Difference listings
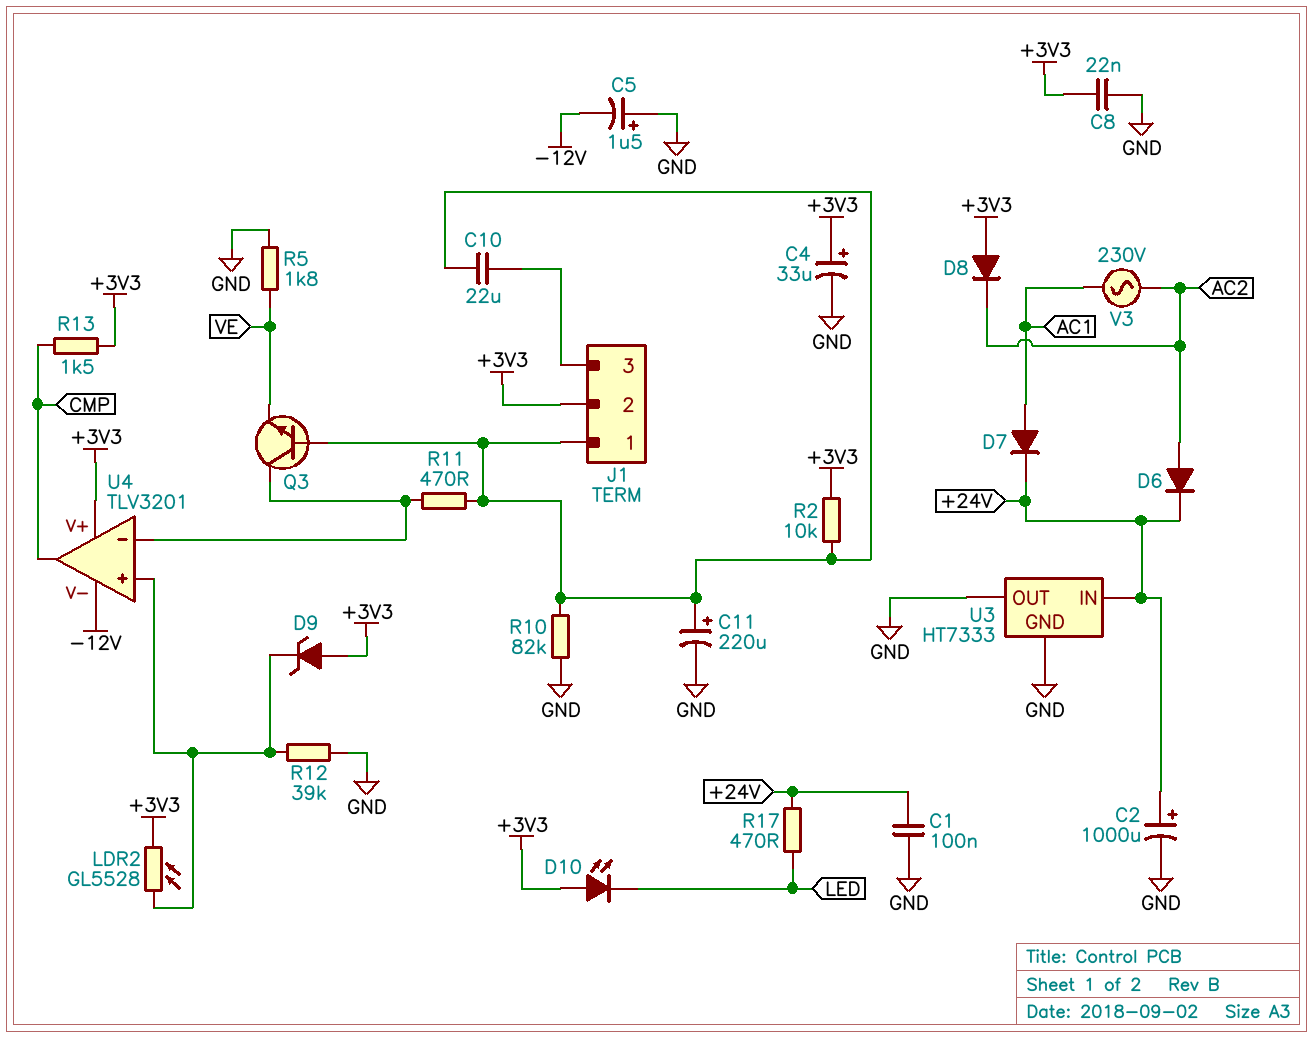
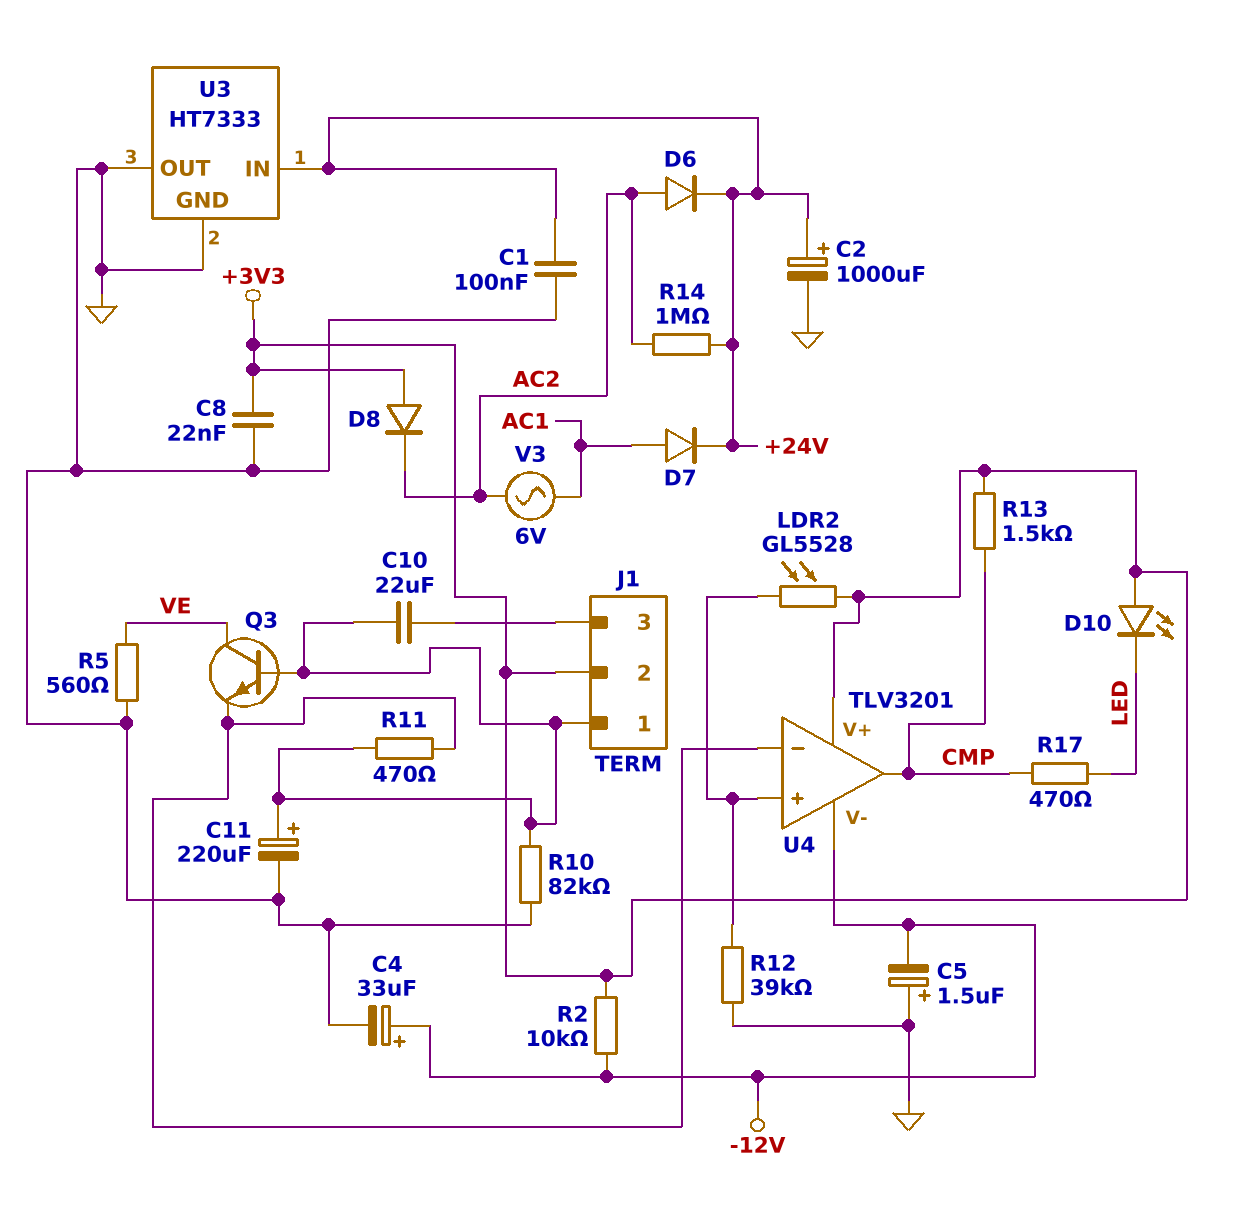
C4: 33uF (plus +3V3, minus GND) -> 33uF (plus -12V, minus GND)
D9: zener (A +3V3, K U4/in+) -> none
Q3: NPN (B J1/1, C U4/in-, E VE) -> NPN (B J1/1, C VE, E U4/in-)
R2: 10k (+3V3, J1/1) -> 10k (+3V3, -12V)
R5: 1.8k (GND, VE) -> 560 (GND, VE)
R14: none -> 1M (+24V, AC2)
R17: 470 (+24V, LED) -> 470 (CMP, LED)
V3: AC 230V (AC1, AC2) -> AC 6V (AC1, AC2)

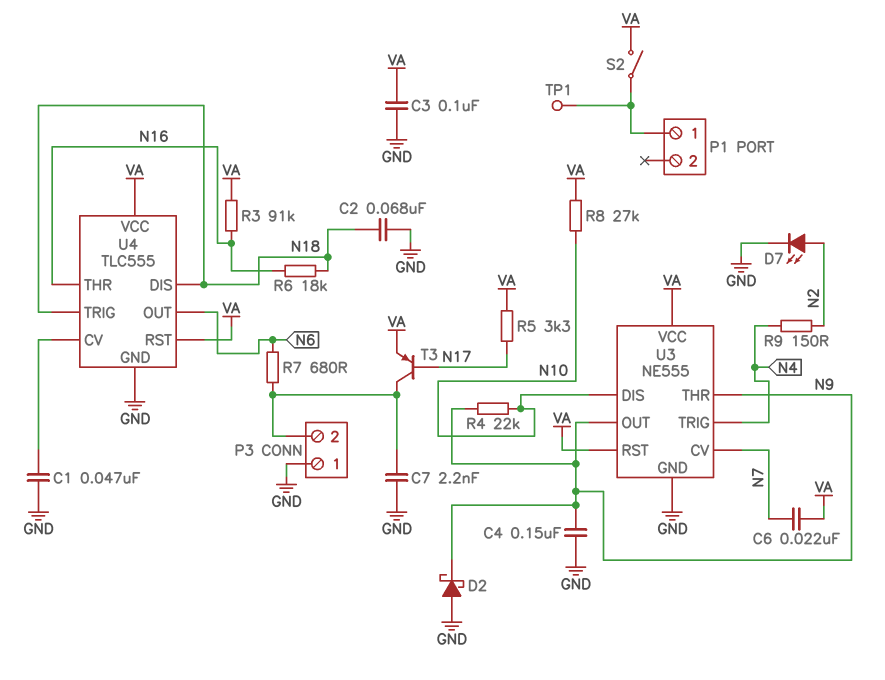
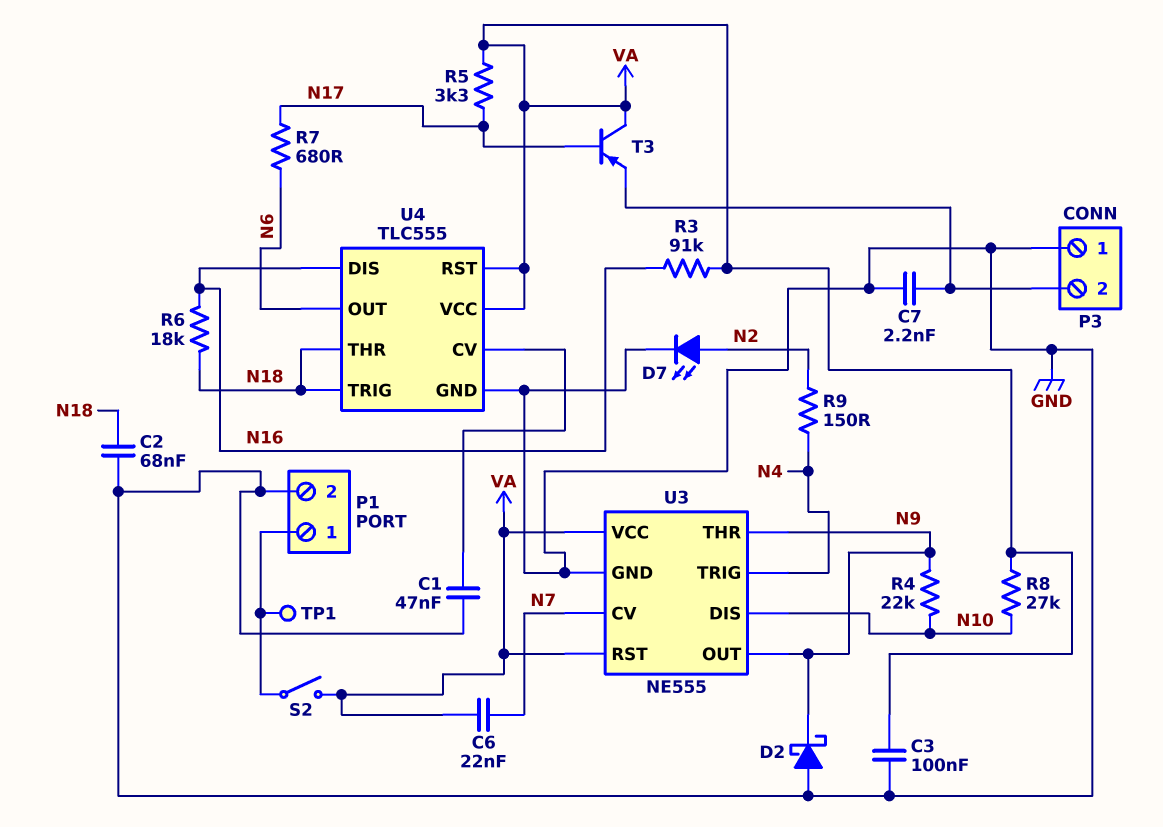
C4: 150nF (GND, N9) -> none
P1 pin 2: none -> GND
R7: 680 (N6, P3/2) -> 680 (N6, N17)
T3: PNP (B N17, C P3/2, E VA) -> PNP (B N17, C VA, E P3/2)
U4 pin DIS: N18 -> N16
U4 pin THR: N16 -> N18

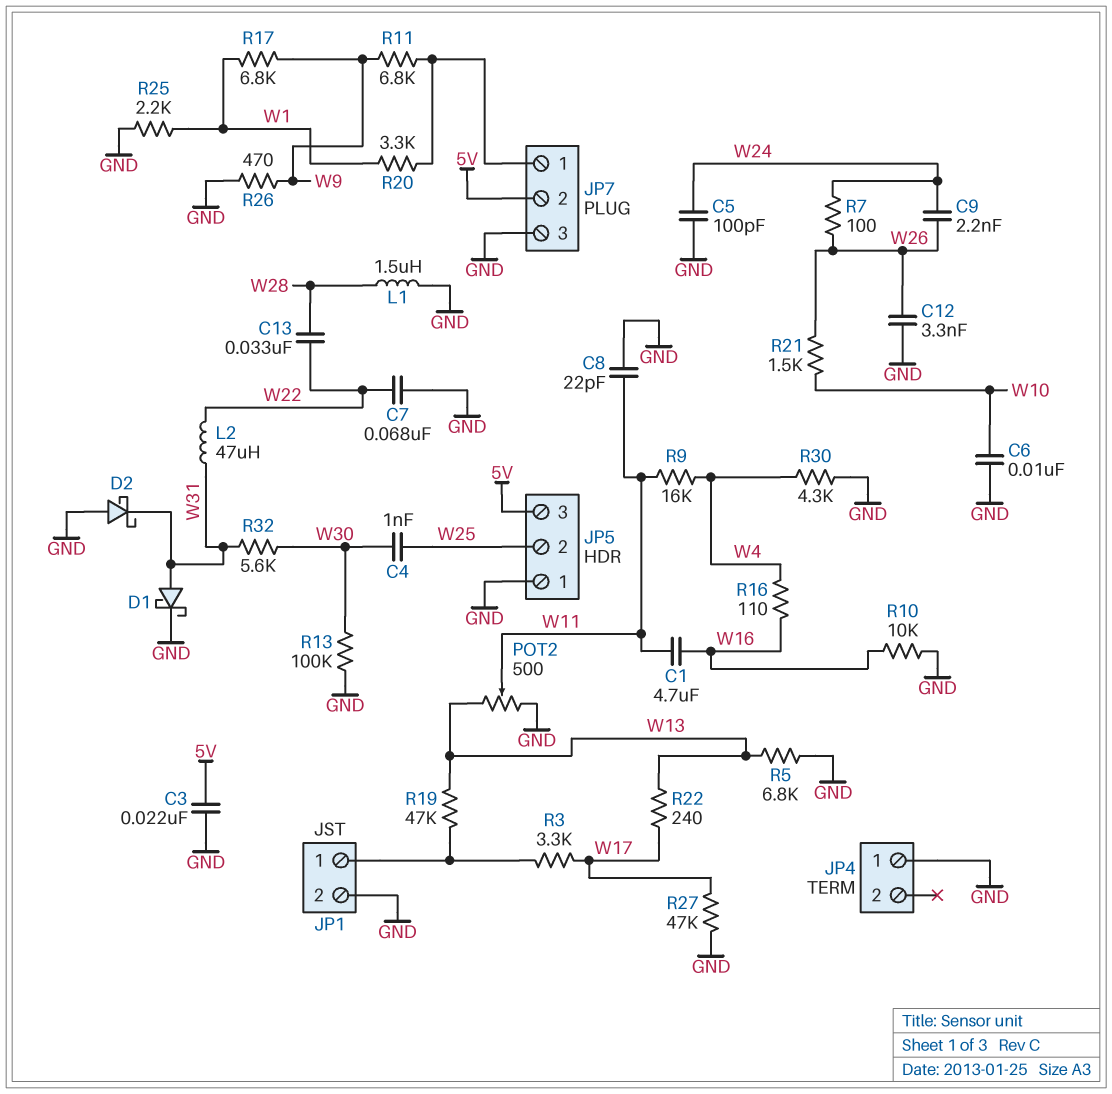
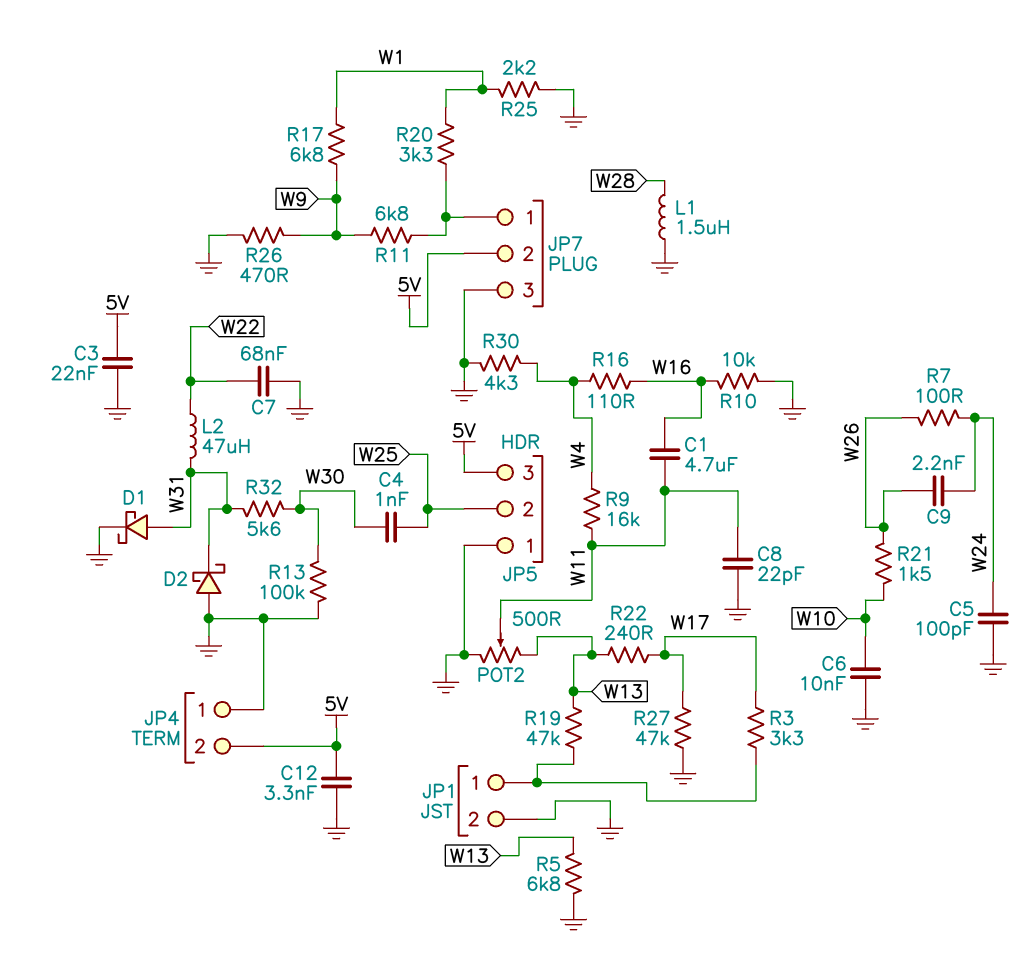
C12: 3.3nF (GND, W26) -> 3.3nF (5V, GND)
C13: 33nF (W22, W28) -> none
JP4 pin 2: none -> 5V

## Assignment
Reply with the count alone: how many lines of the records contain the string "none"?

## Answer space
6